[Items listed in a dataset]
===
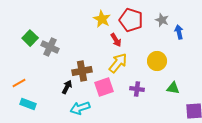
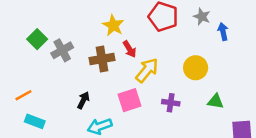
yellow star: (102, 19) -> (113, 25), moved
red arrow: (116, 40) -> (129, 49), moved
gray cross: (50, 47) -> (62, 50), turned 36
brown cross: (82, 71) -> (102, 59), moved

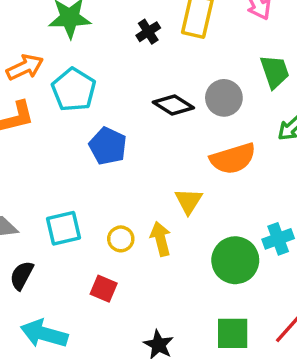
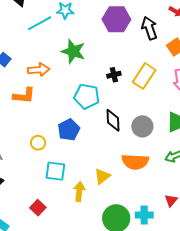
cyan pentagon: (74, 90) -> (87, 96), moved, turned 30
black diamond: (173, 105) -> (113, 120), turned 35
cyan square: (64, 228) -> (55, 171), moved
yellow circle: (121, 239) -> (38, 143), moved

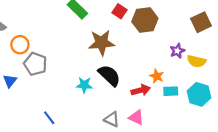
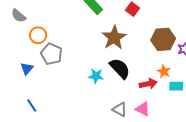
brown hexagon: (145, 20) -> (163, 39), moved
brown star: (101, 43) -> (114, 38), turned -30
blue line: (49, 118) -> (32, 105), moved

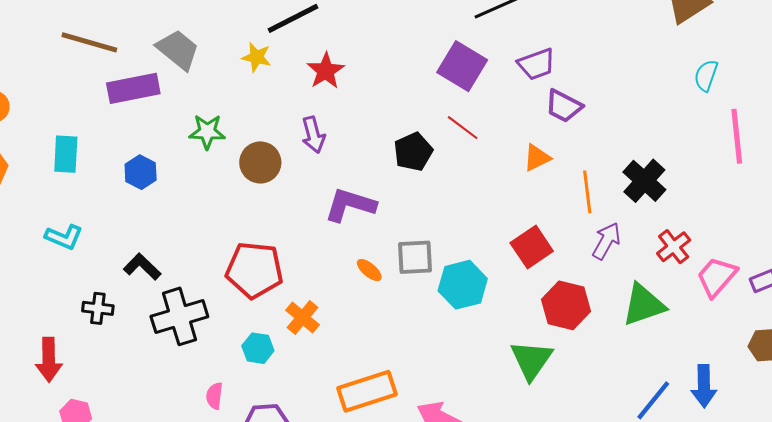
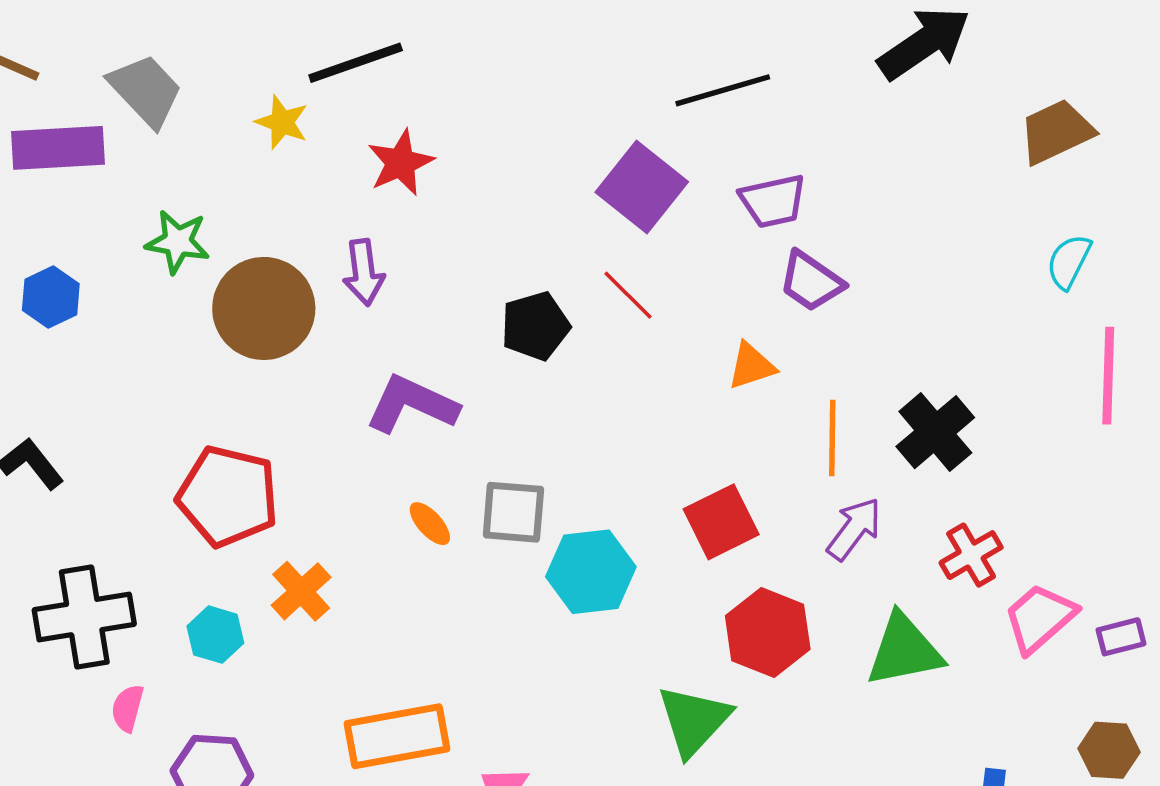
brown circle: (260, 162) -> (264, 308), size x1.4
black cross: (179, 316) -> (84, 617), moved

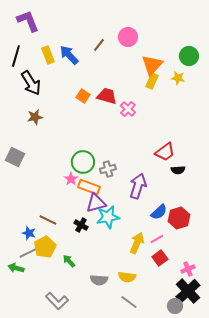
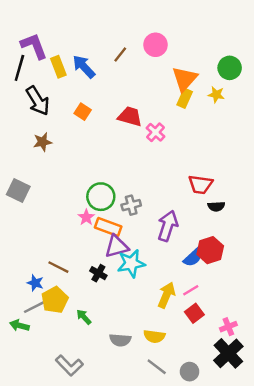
purple L-shape: (28, 21) -> (34, 46), moved
orange square: (83, 96) -> (83, 112), moved
red trapezoid: (165, 152) -> (200, 184), turned 45
red hexagon: (179, 218) -> (210, 250), moved
gray circle: (175, 306) -> (190, 372), moved

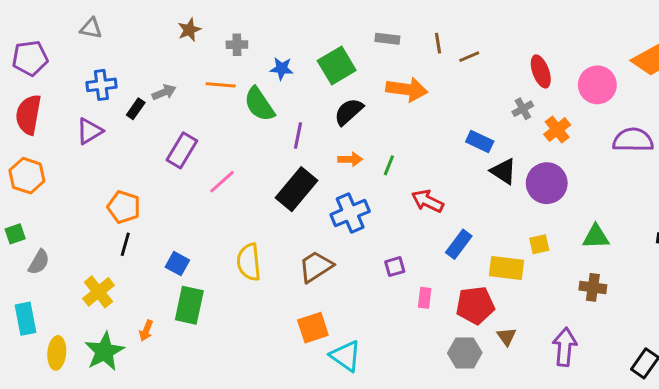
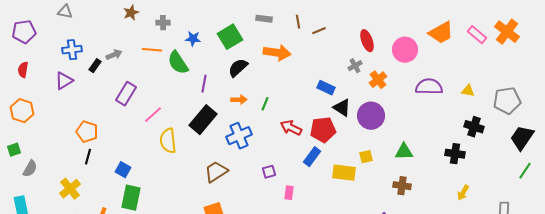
red semicircle: (28, 115) -> (23, 70), size x0.6
yellow semicircle: (249, 262) -> (168, 141), moved
red pentagon: (475, 305) -> (323, 130), moved

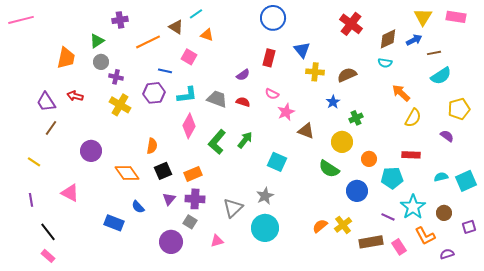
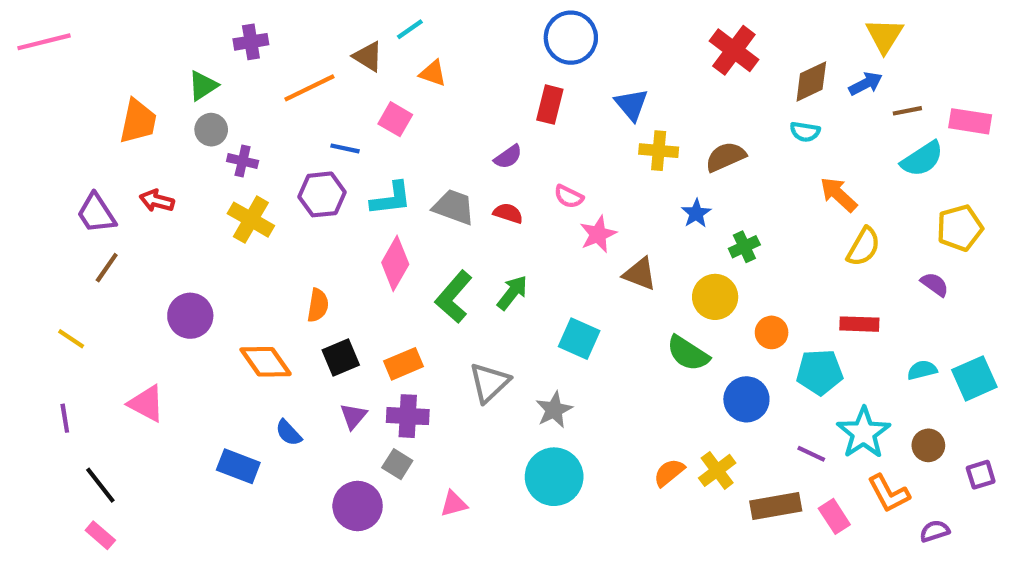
pink rectangle: (456, 17) -> (970, 121), moved
red rectangle: (269, 58) -> (550, 105), moved
gray triangle: (233, 208) -> (489, 383), moved

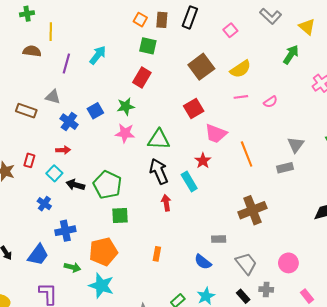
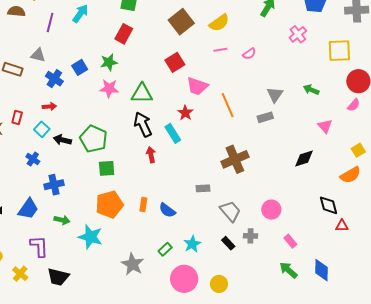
orange pentagon: (103, 252) -> (109, 204), moved
blue semicircle: (203, 262) -> (167, 210), moved

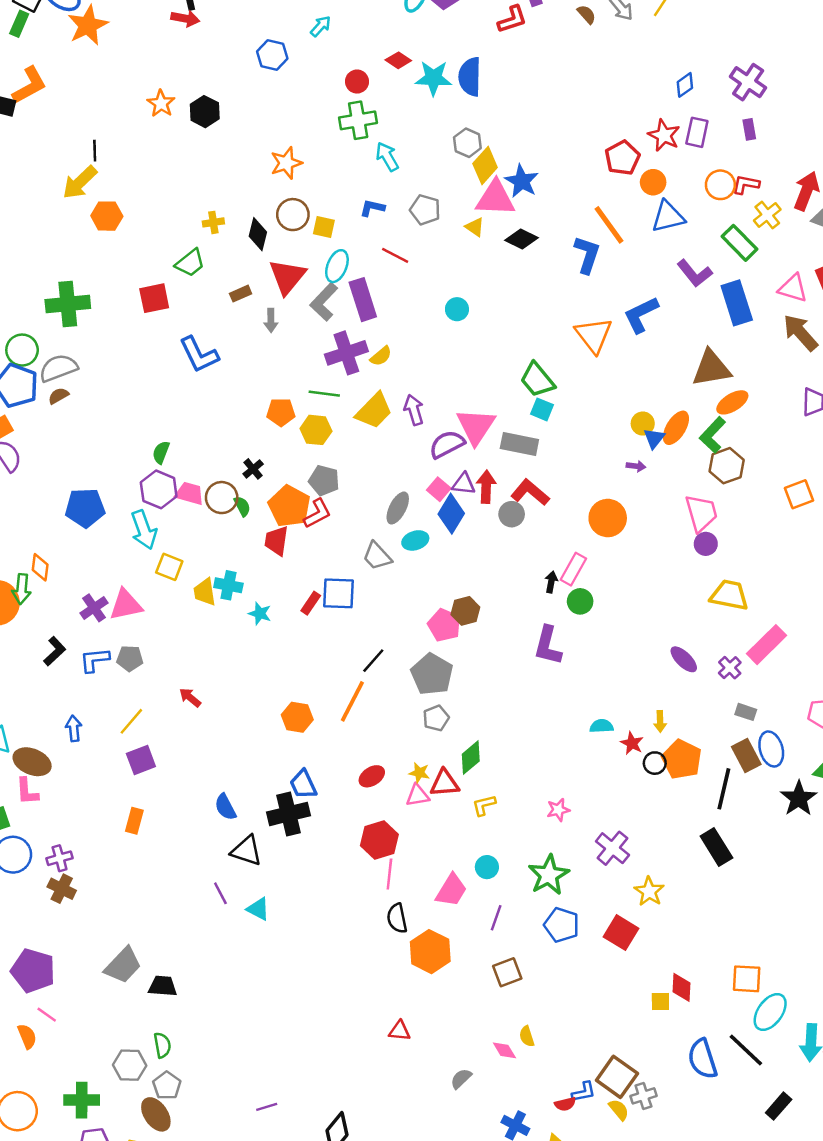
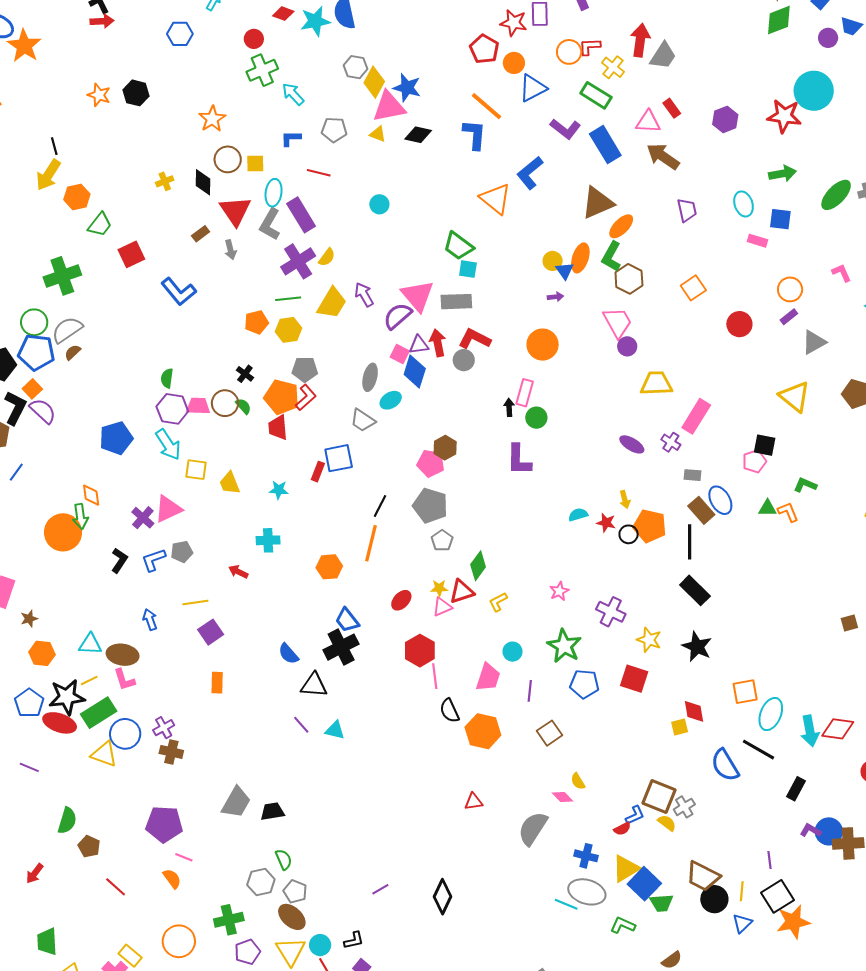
green trapezoid: (190, 263) -> (100, 225), moved
cyan cross: (228, 585) -> (268, 540), moved
yellow line: (131, 721) -> (195, 603), turned 55
black star: (799, 798) -> (697, 647), moved
gray semicircle: (461, 1079) -> (533, 828), size x1.8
===
◆ **What is needed**
With the pictures left out, copy exactly the lines from the one containing "pink rectangle: (456, 17)" through the final line of the records above, both included.

◆ **Result for this task**
pink rectangle: (456, 17) -> (970, 121), moved
red rectangle: (269, 58) -> (550, 105), moved
gray triangle: (233, 208) -> (489, 383), moved

orange pentagon: (103, 252) -> (109, 204), moved
blue semicircle: (203, 262) -> (167, 210), moved

green trapezoid: (190, 263) -> (100, 225), moved
cyan cross: (228, 585) -> (268, 540), moved
yellow line: (131, 721) -> (195, 603), turned 55
black star: (799, 798) -> (697, 647), moved
gray semicircle: (461, 1079) -> (533, 828), size x1.8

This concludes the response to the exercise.